PROVIDED ENTRIES:
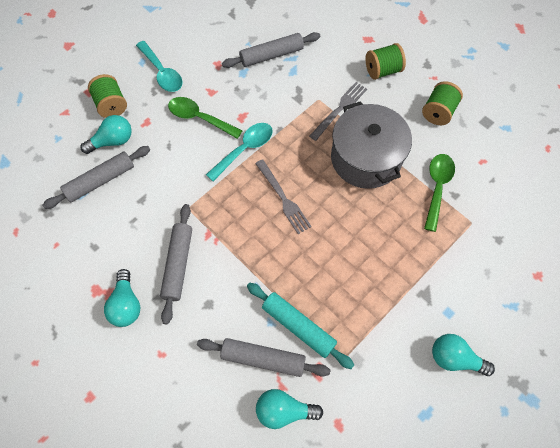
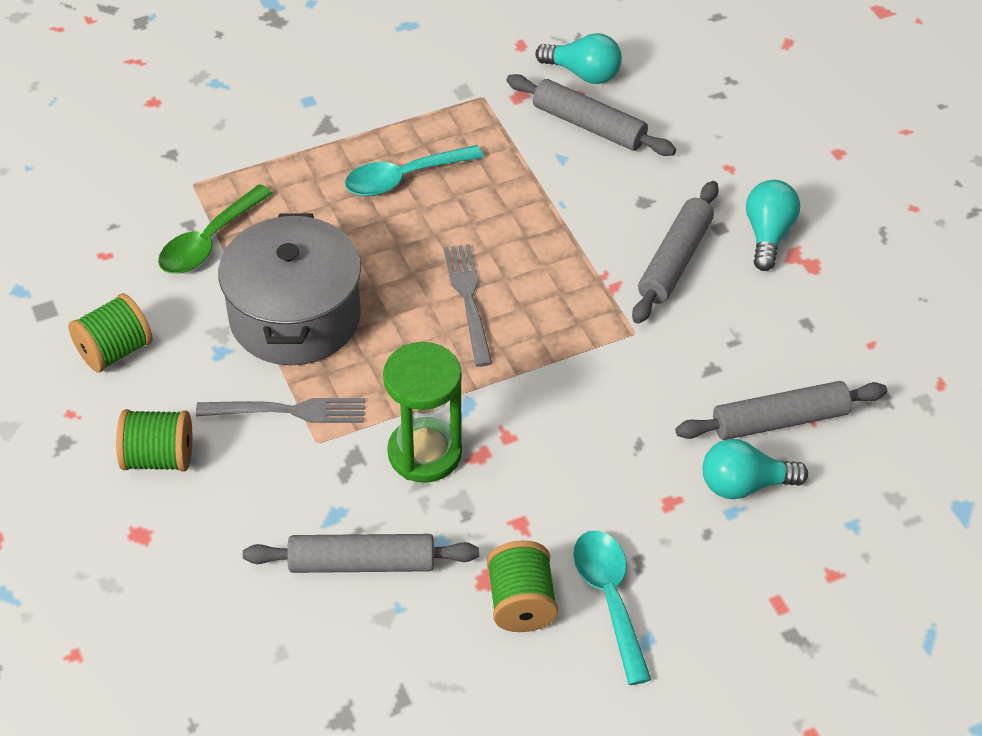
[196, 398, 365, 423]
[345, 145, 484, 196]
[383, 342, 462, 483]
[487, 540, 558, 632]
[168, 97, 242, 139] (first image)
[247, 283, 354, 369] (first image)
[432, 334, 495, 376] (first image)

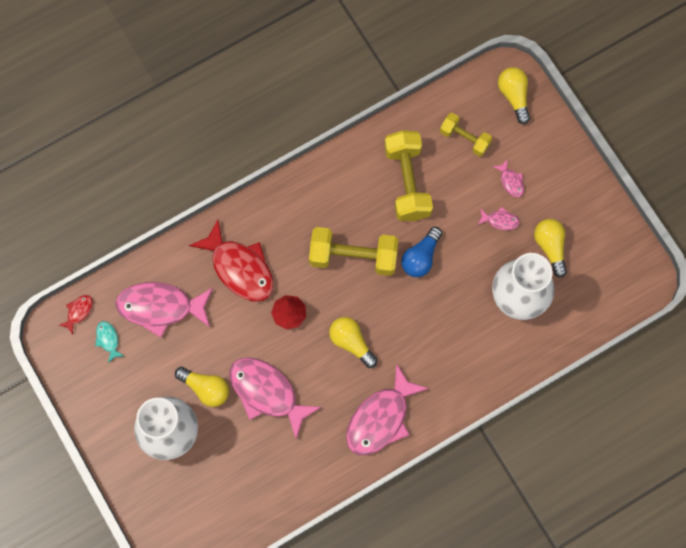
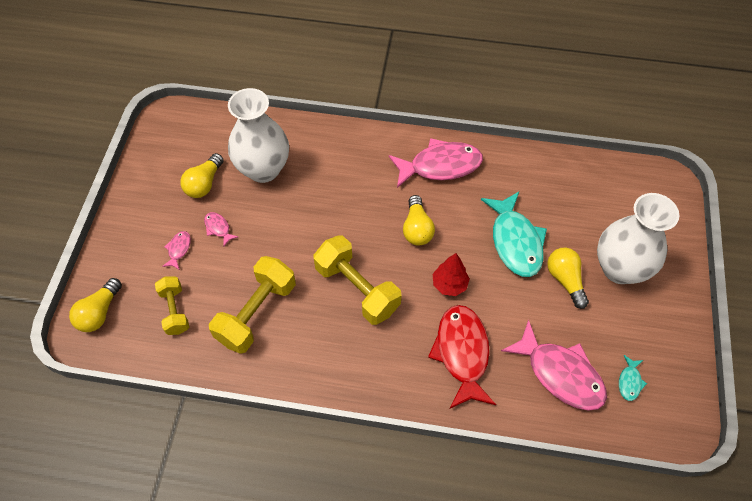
[481, 192, 547, 277]
[59, 295, 93, 335] (first image)
[401, 227, 442, 277] (first image)

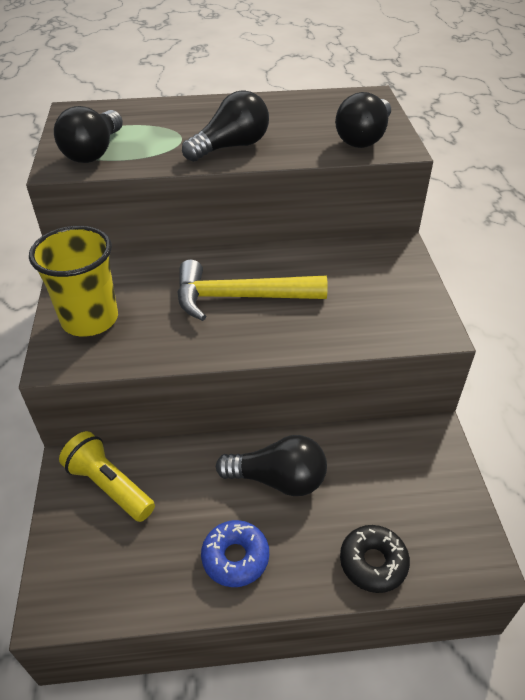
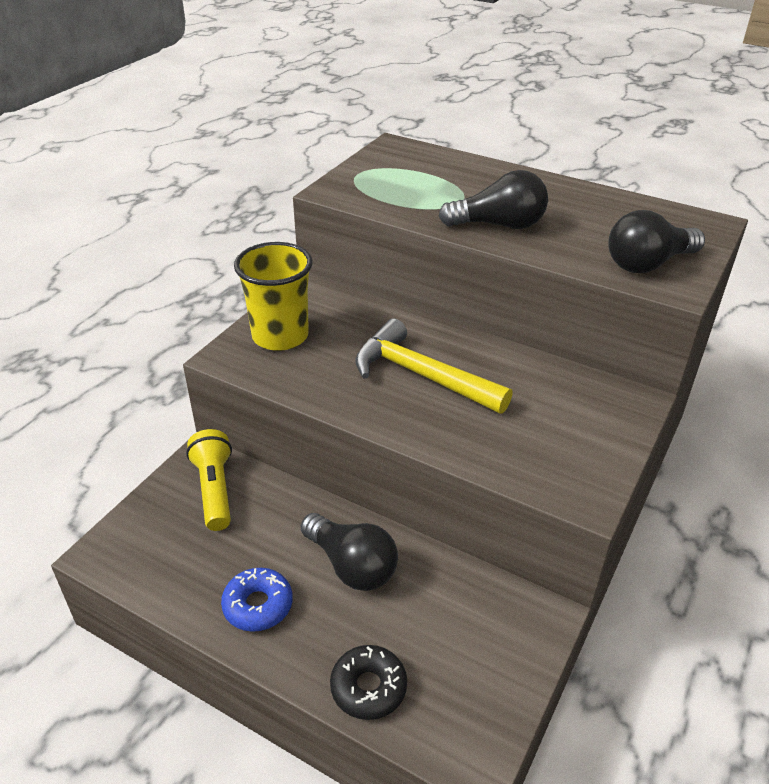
[54, 106, 123, 163] (first image)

PROBLEM STATEMENT:
Could you copy every record above exactly, leaving out the pictures?

THE COMPLETED TASK:
[196, 398, 365, 423]
[345, 145, 484, 196]
[383, 342, 462, 483]
[487, 540, 558, 632]
[168, 97, 242, 139] (first image)
[247, 283, 354, 369] (first image)
[432, 334, 495, 376] (first image)

[481, 192, 547, 277]
[59, 295, 93, 335] (first image)
[401, 227, 442, 277] (first image)

[54, 106, 123, 163] (first image)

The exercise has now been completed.